- **EXERCISE INSTRUCTIONS**:
Among the lines of the records below, copy those that hold the word "DRIVER".

╔══

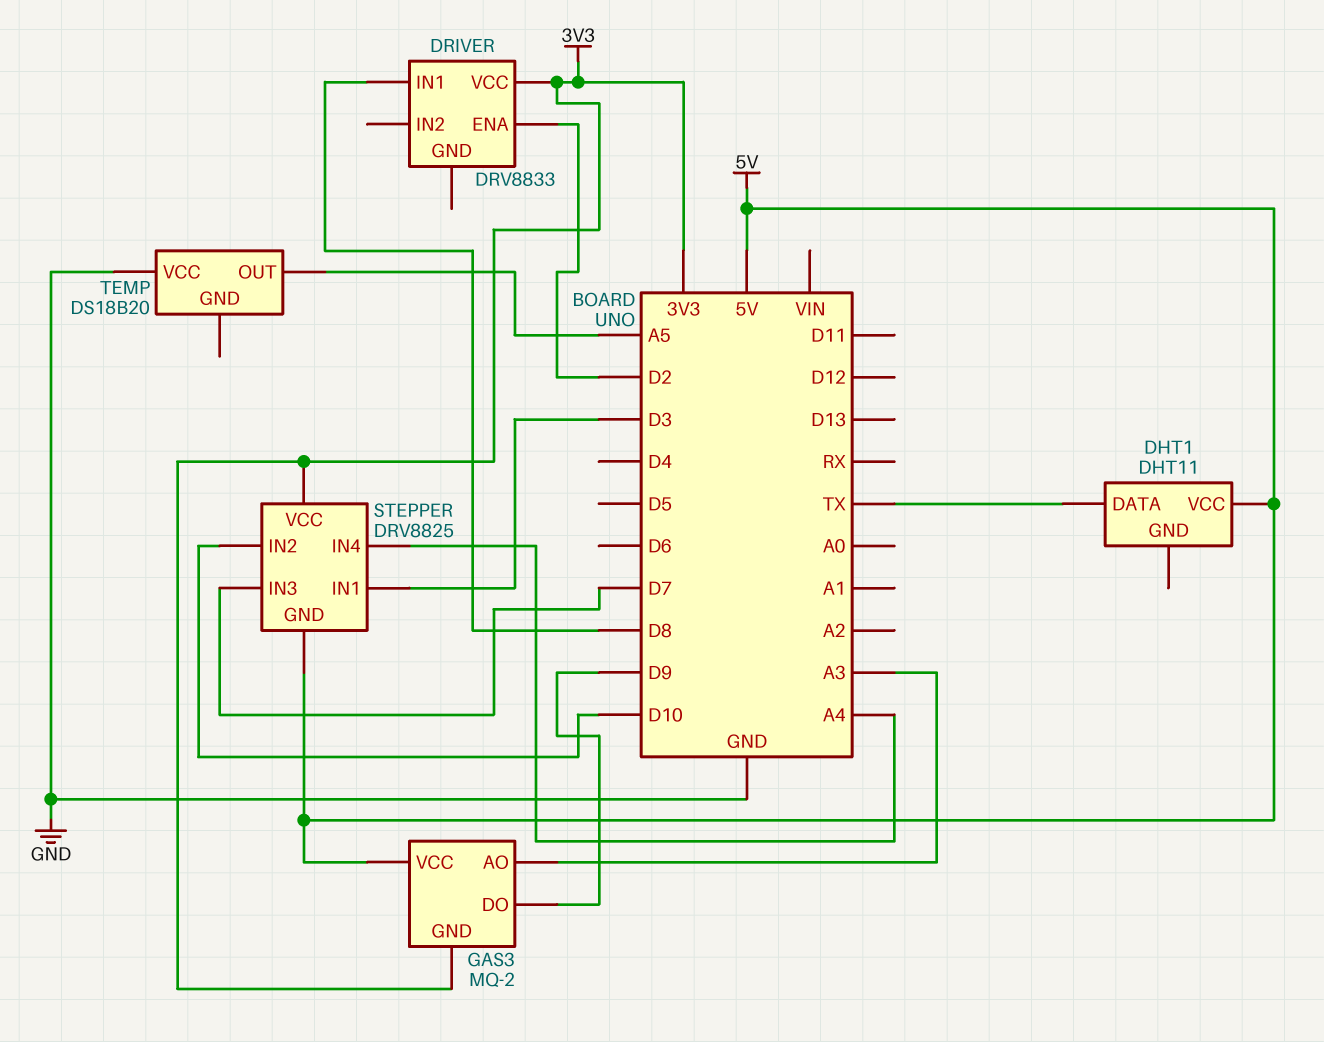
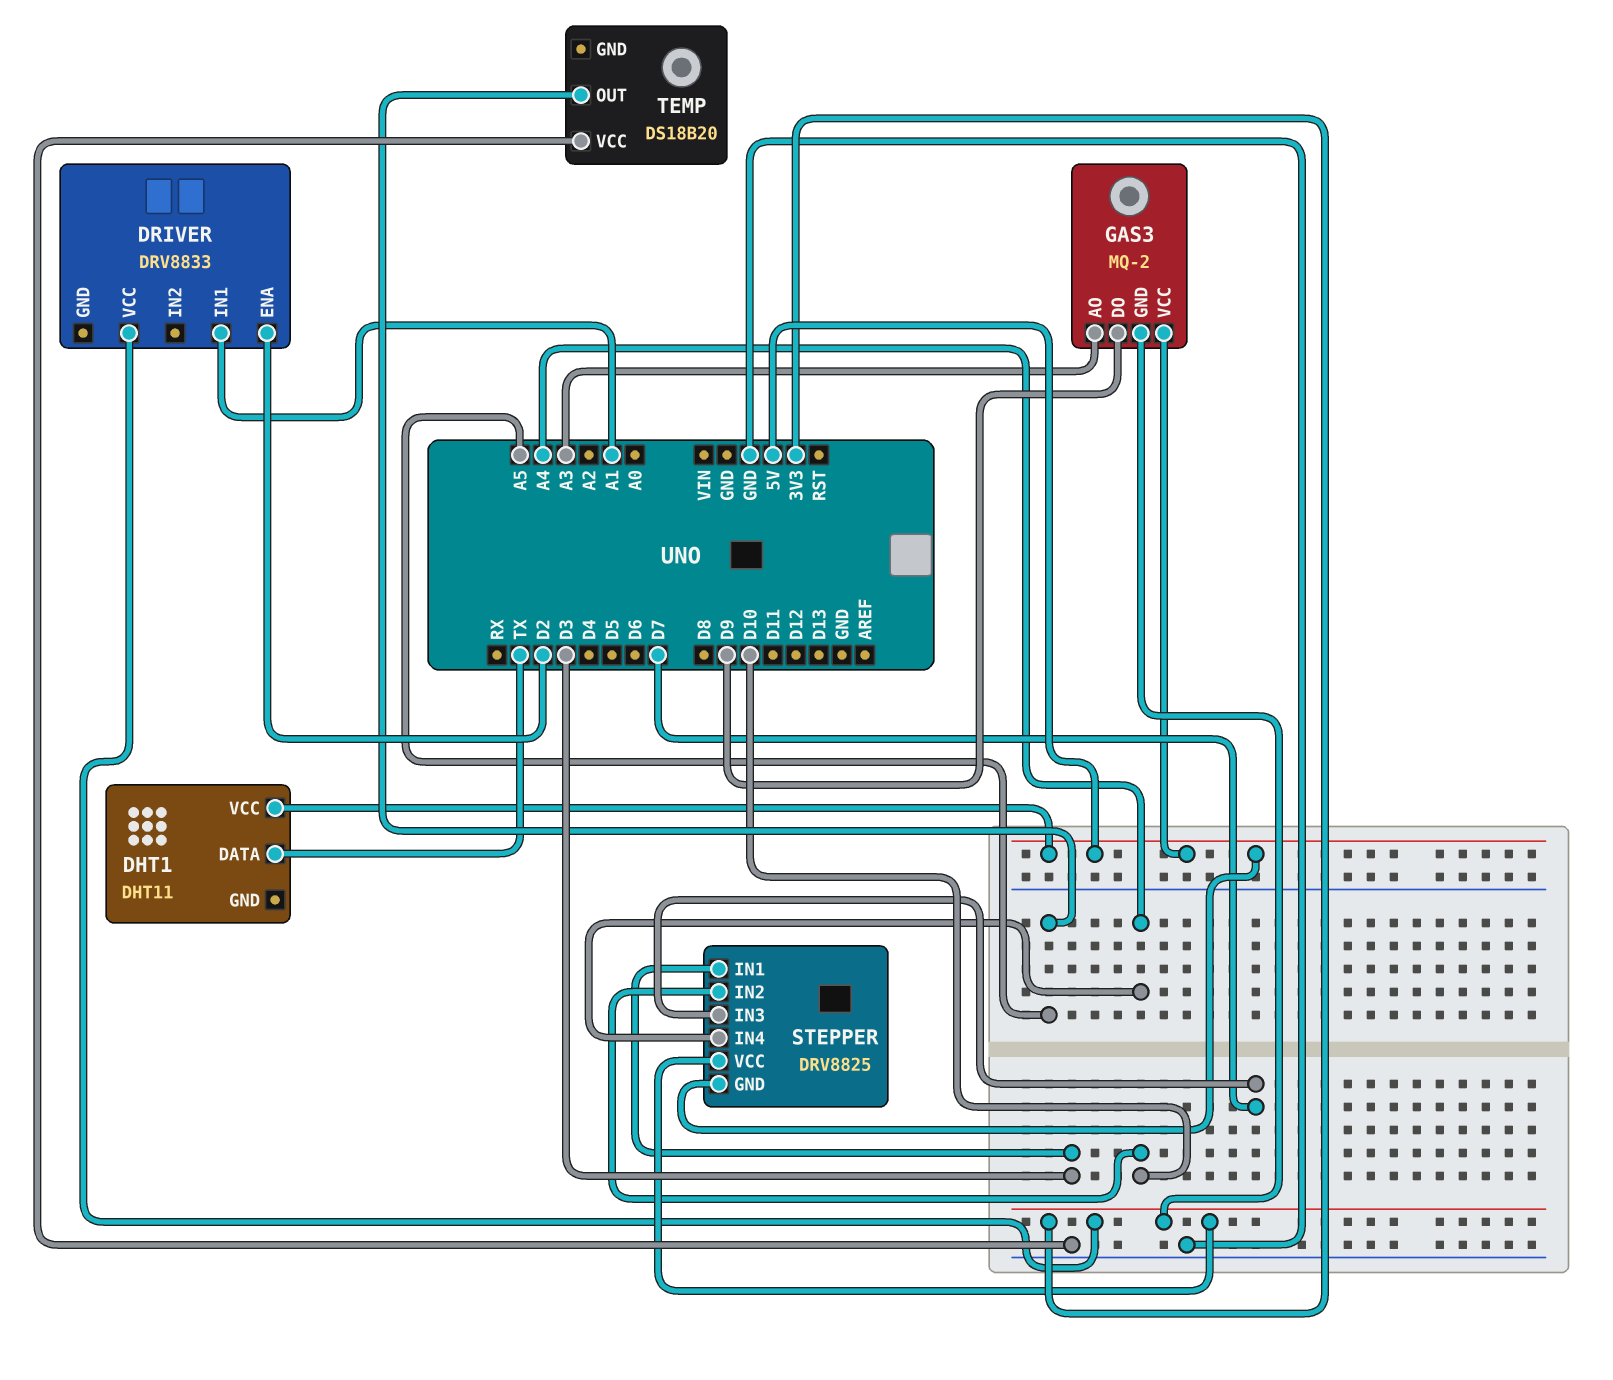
DRIVER pin IN1: D8 -> A1

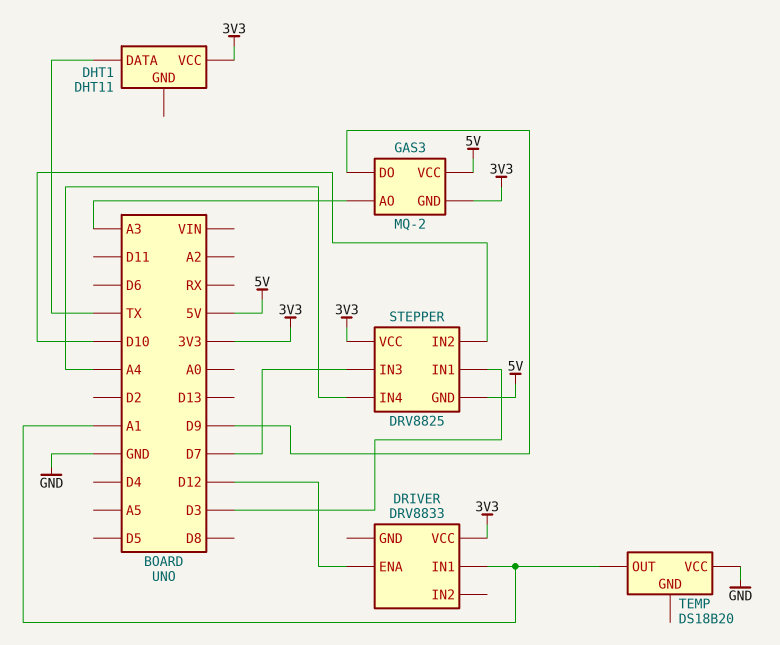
DHT1 pin VCC: 5V -> 3V3
DRIVER pin ENA: D2 -> D12
TEMP pin OUT: A5 -> A1

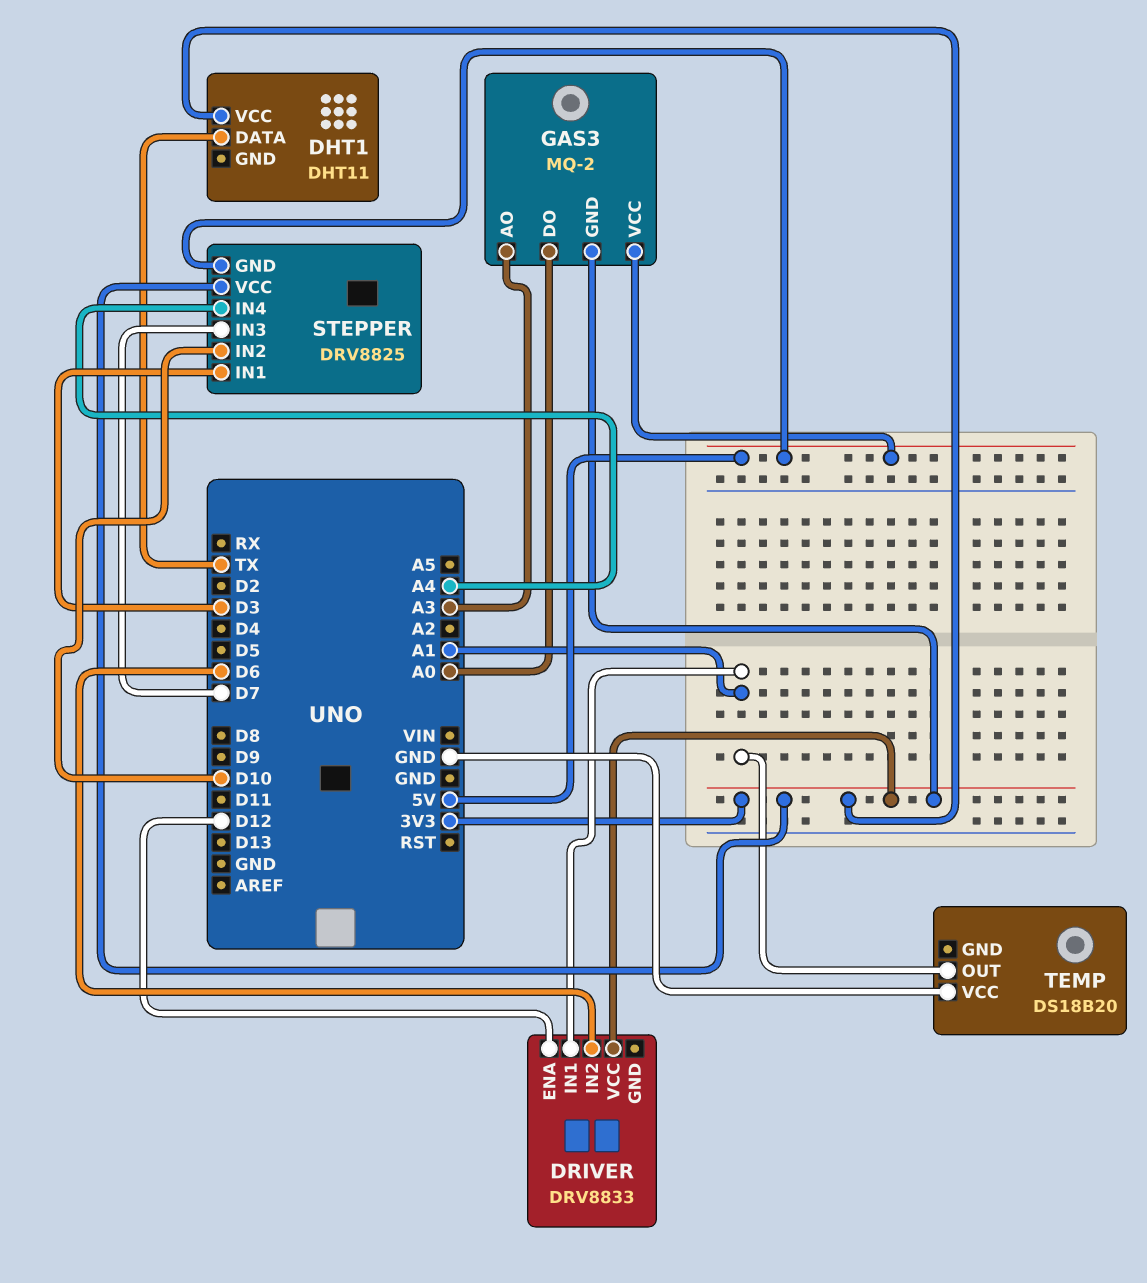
DRIVER pin IN2: none -> D6
GAS3 pin DO: D9 -> A0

╚══

- **ANSWER SPACE**:
DRIVER pin IN1: D8 -> A1
DRIVER pin ENA: D2 -> D12
DRIVER pin IN2: none -> D6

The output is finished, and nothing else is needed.